* What you need to do *
Every entry needs to be repeated exactly, with nothing left out.

* Entries shown *
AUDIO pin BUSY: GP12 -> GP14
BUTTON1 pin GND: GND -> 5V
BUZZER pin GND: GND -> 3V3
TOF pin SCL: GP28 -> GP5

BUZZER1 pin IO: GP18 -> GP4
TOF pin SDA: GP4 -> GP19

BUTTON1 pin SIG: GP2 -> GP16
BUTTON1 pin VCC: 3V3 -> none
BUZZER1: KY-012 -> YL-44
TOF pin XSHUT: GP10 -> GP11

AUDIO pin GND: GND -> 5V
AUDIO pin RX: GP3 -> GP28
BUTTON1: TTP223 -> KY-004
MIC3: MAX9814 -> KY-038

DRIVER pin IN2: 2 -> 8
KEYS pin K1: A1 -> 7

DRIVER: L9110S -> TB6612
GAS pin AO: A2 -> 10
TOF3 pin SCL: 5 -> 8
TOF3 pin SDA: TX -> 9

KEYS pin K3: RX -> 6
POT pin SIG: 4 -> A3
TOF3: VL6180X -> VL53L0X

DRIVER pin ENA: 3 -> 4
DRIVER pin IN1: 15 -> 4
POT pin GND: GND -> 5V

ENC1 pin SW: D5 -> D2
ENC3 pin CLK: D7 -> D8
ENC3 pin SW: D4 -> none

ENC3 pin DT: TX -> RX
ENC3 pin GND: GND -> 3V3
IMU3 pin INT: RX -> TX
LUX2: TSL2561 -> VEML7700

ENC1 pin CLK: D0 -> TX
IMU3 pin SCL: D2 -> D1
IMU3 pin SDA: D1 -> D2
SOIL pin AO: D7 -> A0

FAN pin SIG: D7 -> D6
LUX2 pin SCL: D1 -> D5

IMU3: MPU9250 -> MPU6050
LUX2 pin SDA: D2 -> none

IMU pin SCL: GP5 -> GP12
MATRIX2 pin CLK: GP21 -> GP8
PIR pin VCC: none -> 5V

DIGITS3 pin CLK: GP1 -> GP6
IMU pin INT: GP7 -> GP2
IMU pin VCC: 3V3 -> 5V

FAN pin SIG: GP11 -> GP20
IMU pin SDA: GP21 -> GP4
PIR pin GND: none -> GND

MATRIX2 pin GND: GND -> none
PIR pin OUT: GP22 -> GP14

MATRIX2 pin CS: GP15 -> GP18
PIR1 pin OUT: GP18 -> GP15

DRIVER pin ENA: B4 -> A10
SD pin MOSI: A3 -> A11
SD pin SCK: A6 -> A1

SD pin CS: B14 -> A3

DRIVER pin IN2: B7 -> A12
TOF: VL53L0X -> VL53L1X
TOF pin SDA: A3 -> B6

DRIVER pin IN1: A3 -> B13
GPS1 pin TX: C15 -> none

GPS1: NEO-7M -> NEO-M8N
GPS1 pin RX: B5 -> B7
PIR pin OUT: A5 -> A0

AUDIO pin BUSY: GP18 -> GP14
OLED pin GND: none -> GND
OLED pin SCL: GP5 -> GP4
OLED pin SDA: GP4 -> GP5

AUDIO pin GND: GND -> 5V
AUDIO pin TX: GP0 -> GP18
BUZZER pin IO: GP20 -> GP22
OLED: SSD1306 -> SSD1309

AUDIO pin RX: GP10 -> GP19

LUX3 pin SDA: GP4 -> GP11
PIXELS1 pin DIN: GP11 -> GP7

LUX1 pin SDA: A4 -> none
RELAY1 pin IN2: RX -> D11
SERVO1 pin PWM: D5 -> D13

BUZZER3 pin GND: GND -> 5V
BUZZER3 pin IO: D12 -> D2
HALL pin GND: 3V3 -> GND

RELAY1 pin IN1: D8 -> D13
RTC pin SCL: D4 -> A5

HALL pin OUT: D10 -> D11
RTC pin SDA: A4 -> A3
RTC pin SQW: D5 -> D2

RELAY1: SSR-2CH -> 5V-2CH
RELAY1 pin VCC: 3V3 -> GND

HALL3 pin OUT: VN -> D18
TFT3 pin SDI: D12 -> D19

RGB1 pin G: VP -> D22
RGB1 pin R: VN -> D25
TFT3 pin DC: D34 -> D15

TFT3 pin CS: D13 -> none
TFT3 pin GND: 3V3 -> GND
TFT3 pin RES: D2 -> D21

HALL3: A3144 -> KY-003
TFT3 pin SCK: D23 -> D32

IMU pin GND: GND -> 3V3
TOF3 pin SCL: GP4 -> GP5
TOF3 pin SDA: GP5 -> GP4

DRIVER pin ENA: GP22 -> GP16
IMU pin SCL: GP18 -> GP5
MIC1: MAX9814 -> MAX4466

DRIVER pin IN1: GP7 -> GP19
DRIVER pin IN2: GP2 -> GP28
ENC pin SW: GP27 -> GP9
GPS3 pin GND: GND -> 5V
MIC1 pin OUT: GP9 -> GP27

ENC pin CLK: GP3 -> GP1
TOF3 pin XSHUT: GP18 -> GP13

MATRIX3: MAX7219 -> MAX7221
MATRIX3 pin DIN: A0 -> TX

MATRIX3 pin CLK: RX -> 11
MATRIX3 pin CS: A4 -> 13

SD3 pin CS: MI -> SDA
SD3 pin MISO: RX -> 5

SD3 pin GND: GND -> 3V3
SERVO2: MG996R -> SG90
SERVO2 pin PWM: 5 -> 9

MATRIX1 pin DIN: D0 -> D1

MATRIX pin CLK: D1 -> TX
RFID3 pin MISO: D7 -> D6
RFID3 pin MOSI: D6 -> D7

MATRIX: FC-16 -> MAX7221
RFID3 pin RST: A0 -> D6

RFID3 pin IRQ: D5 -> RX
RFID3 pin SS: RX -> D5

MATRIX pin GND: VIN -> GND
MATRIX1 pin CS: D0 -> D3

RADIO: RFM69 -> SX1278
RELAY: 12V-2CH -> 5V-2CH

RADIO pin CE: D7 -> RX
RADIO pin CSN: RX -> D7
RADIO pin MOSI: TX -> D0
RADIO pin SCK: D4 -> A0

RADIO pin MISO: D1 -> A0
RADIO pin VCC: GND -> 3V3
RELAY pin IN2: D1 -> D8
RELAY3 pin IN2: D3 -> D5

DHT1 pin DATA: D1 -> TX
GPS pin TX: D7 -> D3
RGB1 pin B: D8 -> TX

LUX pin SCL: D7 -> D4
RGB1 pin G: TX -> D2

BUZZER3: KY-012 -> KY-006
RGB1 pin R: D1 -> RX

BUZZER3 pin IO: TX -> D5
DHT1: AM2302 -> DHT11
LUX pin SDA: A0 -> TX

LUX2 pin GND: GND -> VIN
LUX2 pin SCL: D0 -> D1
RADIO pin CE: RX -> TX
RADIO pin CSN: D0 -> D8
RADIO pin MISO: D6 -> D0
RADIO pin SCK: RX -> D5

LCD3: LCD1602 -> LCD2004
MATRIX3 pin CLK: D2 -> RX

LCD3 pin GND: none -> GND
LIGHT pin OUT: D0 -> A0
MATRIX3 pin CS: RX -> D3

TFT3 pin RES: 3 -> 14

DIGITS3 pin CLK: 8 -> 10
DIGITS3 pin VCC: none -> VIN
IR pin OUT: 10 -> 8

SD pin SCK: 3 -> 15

* Solution to this problem *
AUDIO pin BUSY: GP12 -> GP14
BUTTON1 pin GND: GND -> 5V
BUZZER pin GND: GND -> 3V3
TOF pin SCL: GP28 -> GP5

BUZZER1 pin IO: GP18 -> GP4
TOF pin SDA: GP4 -> GP19

BUTTON1 pin SIG: GP2 -> GP16
BUTTON1 pin VCC: 3V3 -> none
BUZZER1: KY-012 -> YL-44
TOF pin XSHUT: GP10 -> GP11

AUDIO pin GND: GND -> 5V
AUDIO pin RX: GP3 -> GP28
BUTTON1: TTP223 -> KY-004
MIC3: MAX9814 -> KY-038

DRIVER pin IN2: 2 -> 8
KEYS pin K1: A1 -> 7

DRIVER: L9110S -> TB6612
GAS pin AO: A2 -> 10
TOF3 pin SCL: 5 -> 8
TOF3 pin SDA: TX -> 9

KEYS pin K3: RX -> 6
POT pin SIG: 4 -> A3
TOF3: VL6180X -> VL53L0X

DRIVER pin ENA: 3 -> 4
DRIVER pin IN1: 15 -> 4
POT pin GND: GND -> 5V

ENC1 pin SW: D5 -> D2
ENC3 pin CLK: D7 -> D8
ENC3 pin SW: D4 -> none

ENC3 pin DT: TX -> RX
ENC3 pin GND: GND -> 3V3
IMU3 pin INT: RX -> TX
LUX2: TSL2561 -> VEML7700

ENC1 pin CLK: D0 -> TX
IMU3 pin SCL: D2 -> D1
IMU3 pin SDA: D1 -> D2
SOIL pin AO: D7 -> A0

FAN pin SIG: D7 -> D6
LUX2 pin SCL: D1 -> D5

IMU3: MPU9250 -> MPU6050
LUX2 pin SDA: D2 -> none

IMU pin SCL: GP5 -> GP12
MATRIX2 pin CLK: GP21 -> GP8
PIR pin VCC: none -> 5V

DIGITS3 pin CLK: GP1 -> GP6
IMU pin INT: GP7 -> GP2
IMU pin VCC: 3V3 -> 5V

FAN pin SIG: GP11 -> GP20
IMU pin SDA: GP21 -> GP4
PIR pin GND: none -> GND

MATRIX2 pin GND: GND -> none
PIR pin OUT: GP22 -> GP14

MATRIX2 pin CS: GP15 -> GP18
PIR1 pin OUT: GP18 -> GP15

DRIVER pin ENA: B4 -> A10
SD pin MOSI: A3 -> A11
SD pin SCK: A6 -> A1

SD pin CS: B14 -> A3

DRIVER pin IN2: B7 -> A12
TOF: VL53L0X -> VL53L1X
TOF pin SDA: A3 -> B6

DRIVER pin IN1: A3 -> B13
GPS1 pin TX: C15 -> none

GPS1: NEO-7M -> NEO-M8N
GPS1 pin RX: B5 -> B7
PIR pin OUT: A5 -> A0

AUDIO pin BUSY: GP18 -> GP14
OLED pin GND: none -> GND
OLED pin SCL: GP5 -> GP4
OLED pin SDA: GP4 -> GP5

AUDIO pin GND: GND -> 5V
AUDIO pin TX: GP0 -> GP18
BUZZER pin IO: GP20 -> GP22
OLED: SSD1306 -> SSD1309

AUDIO pin RX: GP10 -> GP19

LUX3 pin SDA: GP4 -> GP11
PIXELS1 pin DIN: GP11 -> GP7

LUX1 pin SDA: A4 -> none
RELAY1 pin IN2: RX -> D11
SERVO1 pin PWM: D5 -> D13

BUZZER3 pin GND: GND -> 5V
BUZZER3 pin IO: D12 -> D2
HALL pin GND: 3V3 -> GND

RELAY1 pin IN1: D8 -> D13
RTC pin SCL: D4 -> A5

HALL pin OUT: D10 -> D11
RTC pin SDA: A4 -> A3
RTC pin SQW: D5 -> D2

RELAY1: SSR-2CH -> 5V-2CH
RELAY1 pin VCC: 3V3 -> GND

HALL3 pin OUT: VN -> D18
TFT3 pin SDI: D12 -> D19

RGB1 pin G: VP -> D22
RGB1 pin R: VN -> D25
TFT3 pin DC: D34 -> D15

TFT3 pin CS: D13 -> none
TFT3 pin GND: 3V3 -> GND
TFT3 pin RES: D2 -> D21

HALL3: A3144 -> KY-003
TFT3 pin SCK: D23 -> D32

IMU pin GND: GND -> 3V3
TOF3 pin SCL: GP4 -> GP5
TOF3 pin SDA: GP5 -> GP4

DRIVER pin ENA: GP22 -> GP16
IMU pin SCL: GP18 -> GP5
MIC1: MAX9814 -> MAX4466

DRIVER pin IN1: GP7 -> GP19
DRIVER pin IN2: GP2 -> GP28
ENC pin SW: GP27 -> GP9
GPS3 pin GND: GND -> 5V
MIC1 pin OUT: GP9 -> GP27

ENC pin CLK: GP3 -> GP1
TOF3 pin XSHUT: GP18 -> GP13

MATRIX3: MAX7219 -> MAX7221
MATRIX3 pin DIN: A0 -> TX

MATRIX3 pin CLK: RX -> 11
MATRIX3 pin CS: A4 -> 13

SD3 pin CS: MI -> SDA
SD3 pin MISO: RX -> 5

SD3 pin GND: GND -> 3V3
SERVO2: MG996R -> SG90
SERVO2 pin PWM: 5 -> 9

MATRIX1 pin DIN: D0 -> D1

MATRIX pin CLK: D1 -> TX
RFID3 pin MISO: D7 -> D6
RFID3 pin MOSI: D6 -> D7

MATRIX: FC-16 -> MAX7221
RFID3 pin RST: A0 -> D6

RFID3 pin IRQ: D5 -> RX
RFID3 pin SS: RX -> D5

MATRIX pin GND: VIN -> GND
MATRIX1 pin CS: D0 -> D3

RADIO: RFM69 -> SX1278
RELAY: 12V-2CH -> 5V-2CH

RADIO pin CE: D7 -> RX
RADIO pin CSN: RX -> D7
RADIO pin MOSI: TX -> D0
RADIO pin SCK: D4 -> A0

RADIO pin MISO: D1 -> A0
RADIO pin VCC: GND -> 3V3
RELAY pin IN2: D1 -> D8
RELAY3 pin IN2: D3 -> D5

DHT1 pin DATA: D1 -> TX
GPS pin TX: D7 -> D3
RGB1 pin B: D8 -> TX

LUX pin SCL: D7 -> D4
RGB1 pin G: TX -> D2

BUZZER3: KY-012 -> KY-006
RGB1 pin R: D1 -> RX

BUZZER3 pin IO: TX -> D5
DHT1: AM2302 -> DHT11
LUX pin SDA: A0 -> TX

LUX2 pin GND: GND -> VIN
LUX2 pin SCL: D0 -> D1
RADIO pin CE: RX -> TX
RADIO pin CSN: D0 -> D8
RADIO pin MISO: D6 -> D0
RADIO pin SCK: RX -> D5

LCD3: LCD1602 -> LCD2004
MATRIX3 pin CLK: D2 -> RX

LCD3 pin GND: none -> GND
LIGHT pin OUT: D0 -> A0
MATRIX3 pin CS: RX -> D3

TFT3 pin RES: 3 -> 14

DIGITS3 pin CLK: 8 -> 10
DIGITS3 pin VCC: none -> VIN
IR pin OUT: 10 -> 8

SD pin SCK: 3 -> 15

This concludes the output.